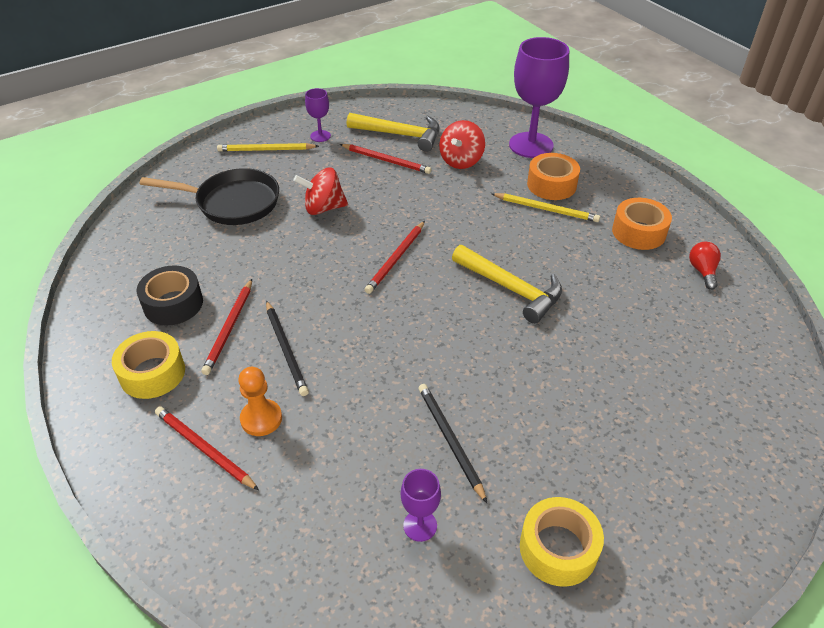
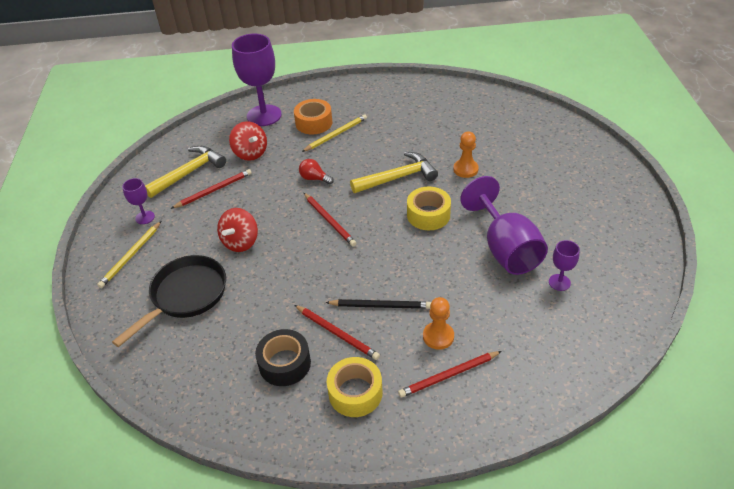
camera: 60 degrees left, 0 degrees up
black pencil [419,384,487,503] -> purple goblet [460,176,548,275]
yellow tape [520,497,604,587] -> yellow tape moved to [407,187,451,230]
orange tape [612,198,672,250] -> none
red light bulb [689,242,721,290] -> red light bulb moved to [299,159,334,184]
none -> orange pawn [453,132,479,178]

--------------------------------

The answer must reproduce every line of the records above exactly, with all pictures left out.

camera: 60 degrees left, 0 degrees up
black pencil [419,384,487,503] -> purple goblet [460,176,548,275]
yellow tape [520,497,604,587] -> yellow tape moved to [407,187,451,230]
orange tape [612,198,672,250] -> none
red light bulb [689,242,721,290] -> red light bulb moved to [299,159,334,184]
none -> orange pawn [453,132,479,178]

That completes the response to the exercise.